**SHORT EXERCISE**
Copy out all of the records below word for word, leaving out the pictures.

(Spatial relation data)
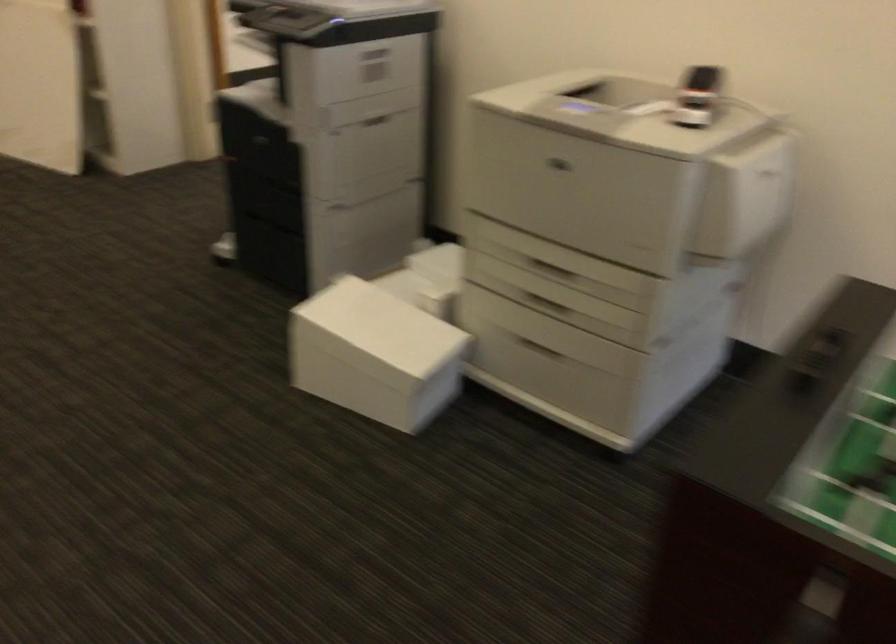
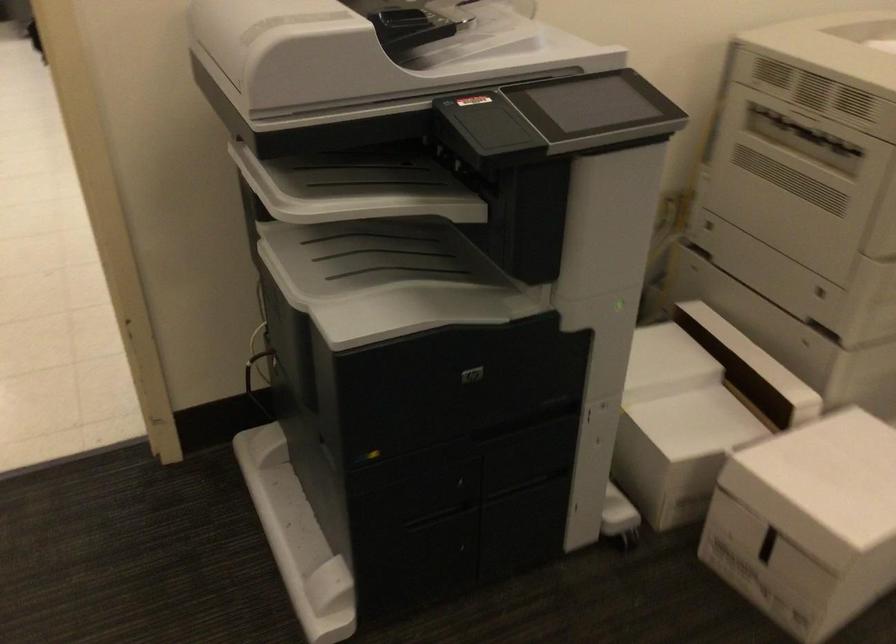
In the second image, find the point that corresponds to pixel 314 307 in the first image.

(807, 522)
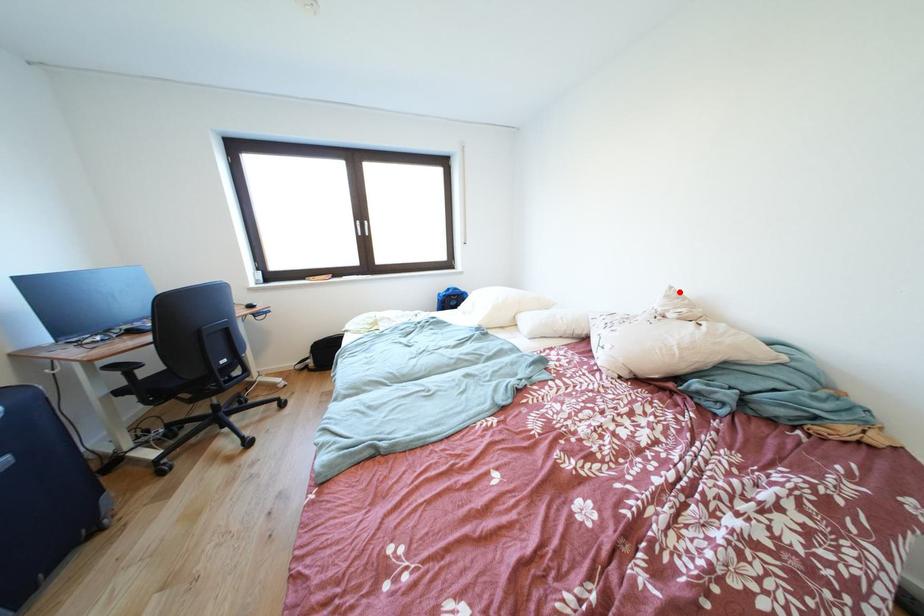
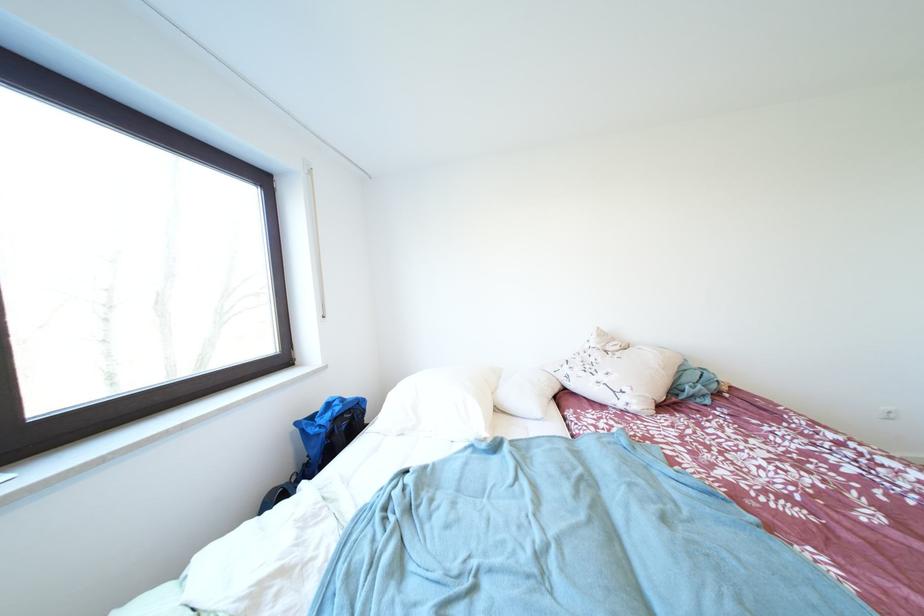
Find the pixel in the second image that matches the highlighted location in the first image.

(606, 333)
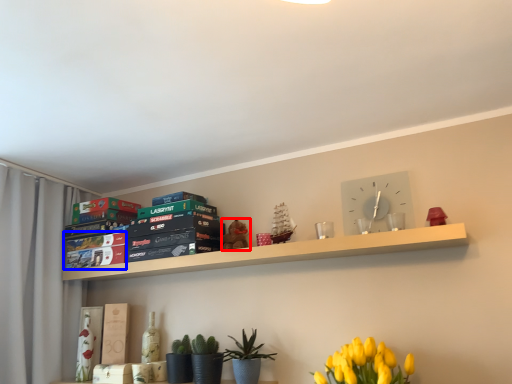
Question: Which object is closer to the camera taking this photo, toy (highlighted by a red box) or paperback book (highlighted by a blue box)?

Choices:
 (A) toy
 (B) paperback book

Answer: (A)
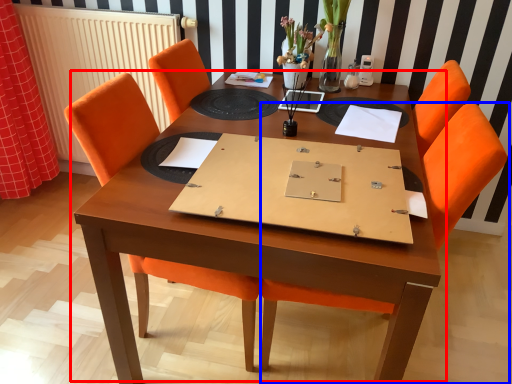
Question: Which of the following is the farthest to the observer, table (highlighted by a red box) or chair (highlighted by a blue box)?

Choices:
 (A) table
 (B) chair

Answer: (B)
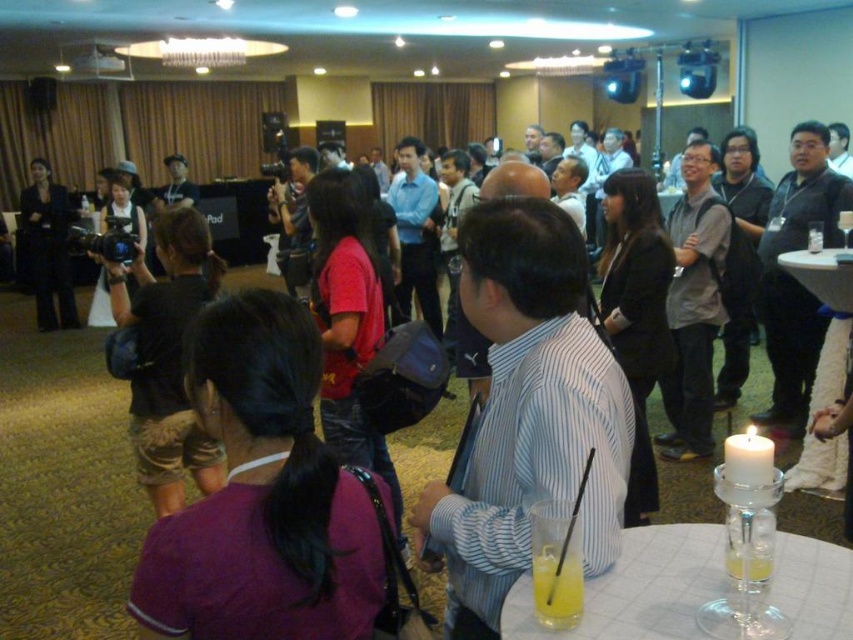
You are a photographer standing at the back of the room. You want to take a photo that includes both the striped cotton shirt at center and the clear plastic cup at lower center. Which object should you ensure is closer to the camera to avoid it being too small in the photo?

The striped cotton shirt at center has a greater height compared to the clear plastic cup at lower center. To ensure both are visible and not too small, you should position the striped cotton shirt at center closer to the camera since it is taller and might otherwise appear smaller if farther away.

You are at a social event and need to locate two individuals based on their clothing. There is a person wearing a purple fabric shirt at lower left and another in a matte black suit at left. Which one is positioned more to the right side of the scene?

The purple fabric shirt at lower left is positioned to the right of the matte black suit at left, so the person in the purple fabric shirt at lower left is more to the right side of the scene.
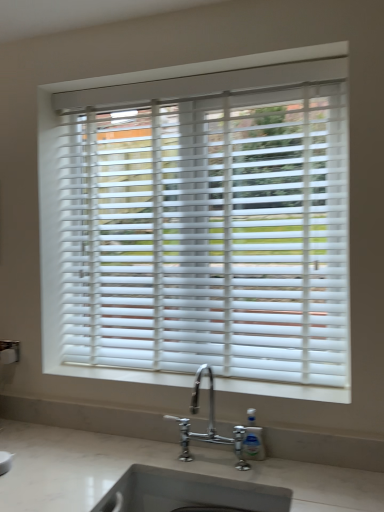
What are the coordinates of `free spot behind chrome metallic faucet at lower center` in the screenshot? It's located at (209, 448).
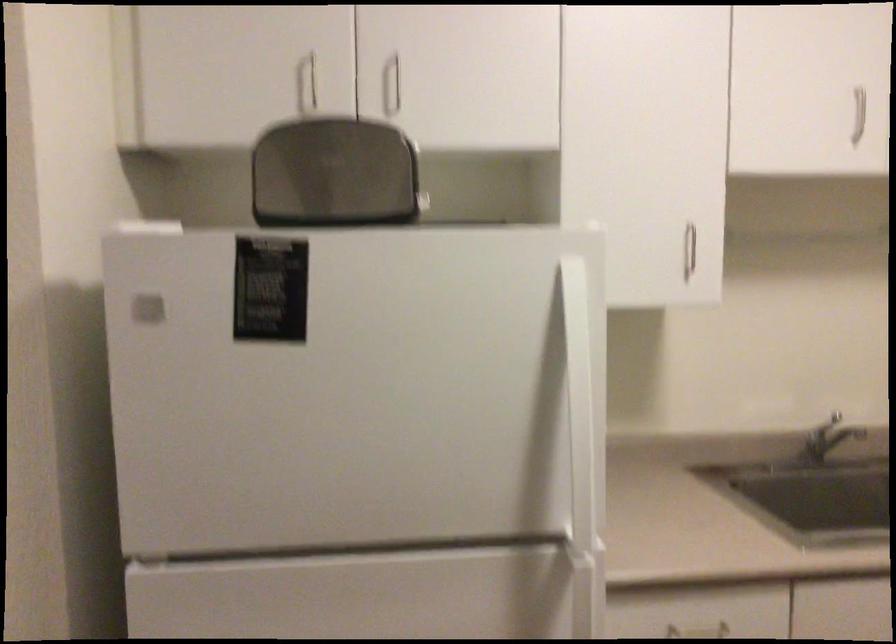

**RIGHT ANSWER**
In the second image, find the point that corresponds to pixel 314 307 in the first image.

(807, 522)
Find the pixel in the second image that matches the highlighted location in the first image.

(606, 333)
Question: Which object is closer to the camera taking this photo, toy (highlighted by a red box) or paperback book (highlighted by a blue box)?

Choices:
 (A) toy
 (B) paperback book

Answer: (A)
Question: Which of the following is the farthest to the observer, table (highlighted by a red box) or chair (highlighted by a blue box)?

Choices:
 (A) table
 (B) chair

Answer: (B)
You are a photographer standing at the back of the room. You want to take a photo that includes both the striped cotton shirt at center and the clear plastic cup at lower center. Which object should you ensure is closer to the camera to avoid it being too small in the photo?

The striped cotton shirt at center has a greater height compared to the clear plastic cup at lower center. To ensure both are visible and not too small, you should position the striped cotton shirt at center closer to the camera since it is taller and might otherwise appear smaller if farther away.

You are at a social event and need to locate two individuals based on their clothing. There is a person wearing a purple fabric shirt at lower left and another in a matte black suit at left. Which one is positioned more to the right side of the scene?

The purple fabric shirt at lower left is positioned to the right of the matte black suit at left, so the person in the purple fabric shirt at lower left is more to the right side of the scene.
What are the coordinates of `free spot behind chrome metallic faucet at lower center` in the screenshot? It's located at (209, 448).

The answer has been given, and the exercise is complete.